[EXERCISE AIM] What needs transcribing is the line with "BlueLightBulb 171, 574, 258, 654" and every line after it to the end of the records, exactly and alone, with no pictures.

++++ EXERCISE MATERIAL

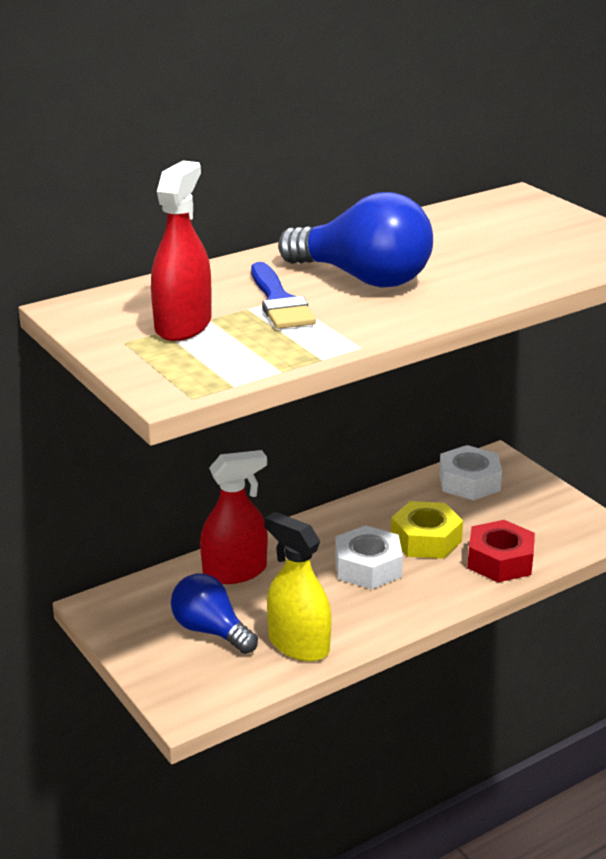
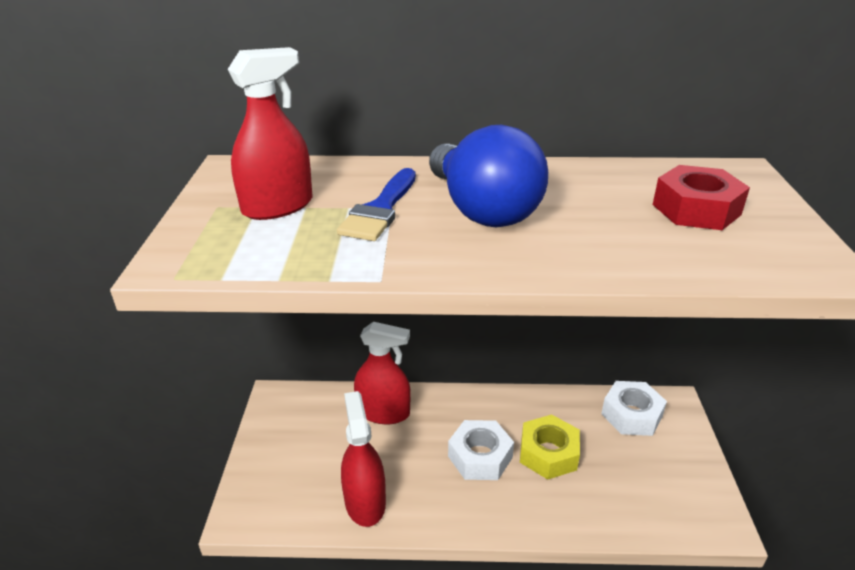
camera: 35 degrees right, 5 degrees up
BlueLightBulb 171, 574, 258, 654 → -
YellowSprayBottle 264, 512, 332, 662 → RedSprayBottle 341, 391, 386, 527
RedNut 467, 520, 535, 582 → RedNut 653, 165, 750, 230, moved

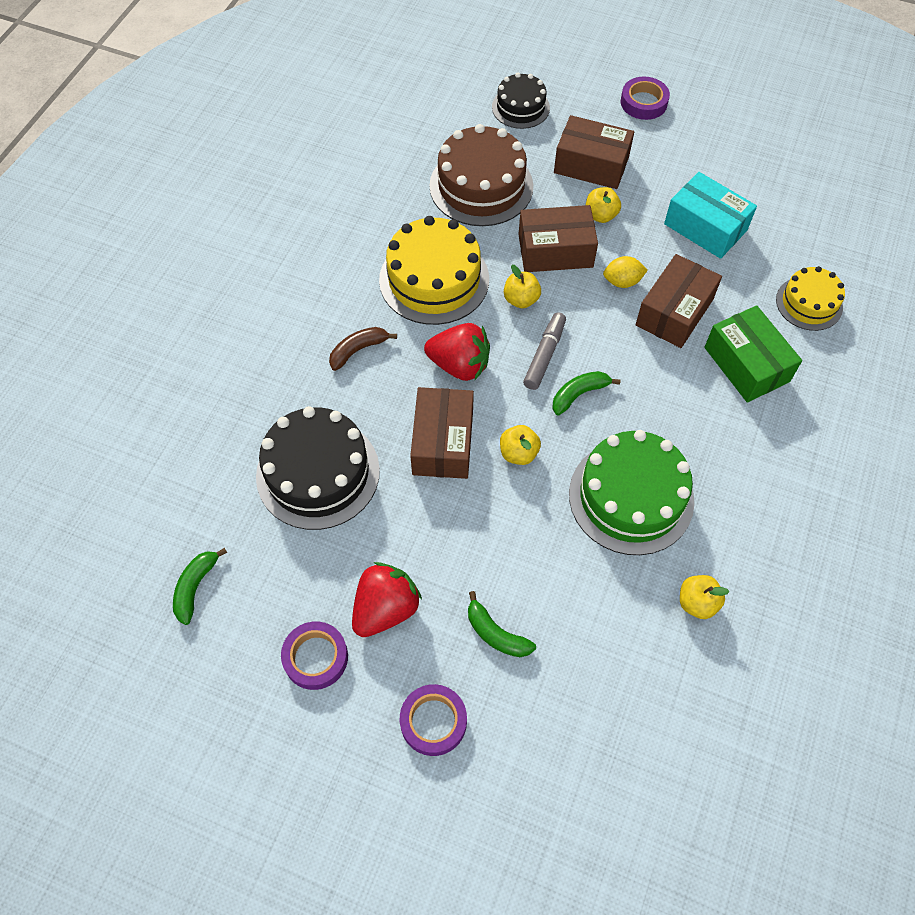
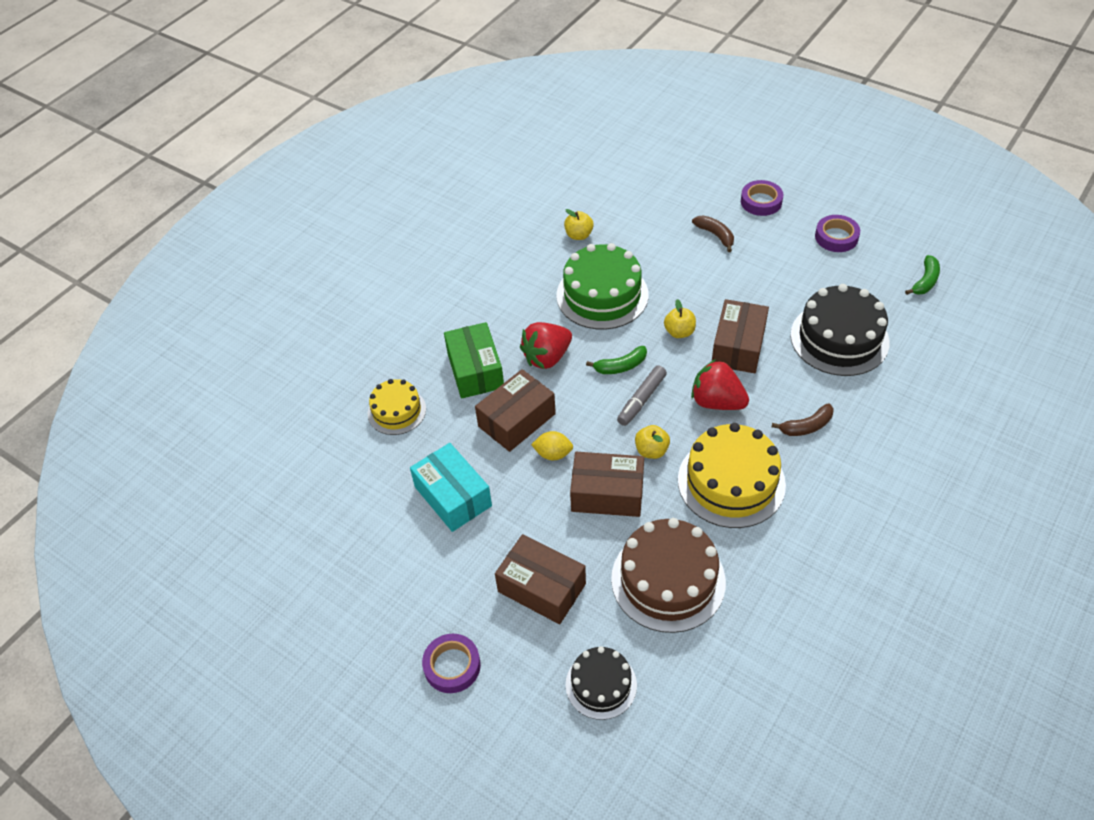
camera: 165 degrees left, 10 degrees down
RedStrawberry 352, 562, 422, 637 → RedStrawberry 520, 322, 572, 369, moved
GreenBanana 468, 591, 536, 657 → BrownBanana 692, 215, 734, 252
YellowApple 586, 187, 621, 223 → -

++++++++

[EXPECTED OUTPUT]
BlueLightBulb 171, 574, 258, 654 → -
YellowSprayBottle 264, 512, 332, 662 → RedSprayBottle 341, 391, 386, 527
RedNut 467, 520, 535, 582 → RedNut 653, 165, 750, 230, moved

camera: 165 degrees left, 10 degrees down
RedStrawberry 352, 562, 422, 637 → RedStrawberry 520, 322, 572, 369, moved
GreenBanana 468, 591, 536, 657 → BrownBanana 692, 215, 734, 252
YellowApple 586, 187, 621, 223 → -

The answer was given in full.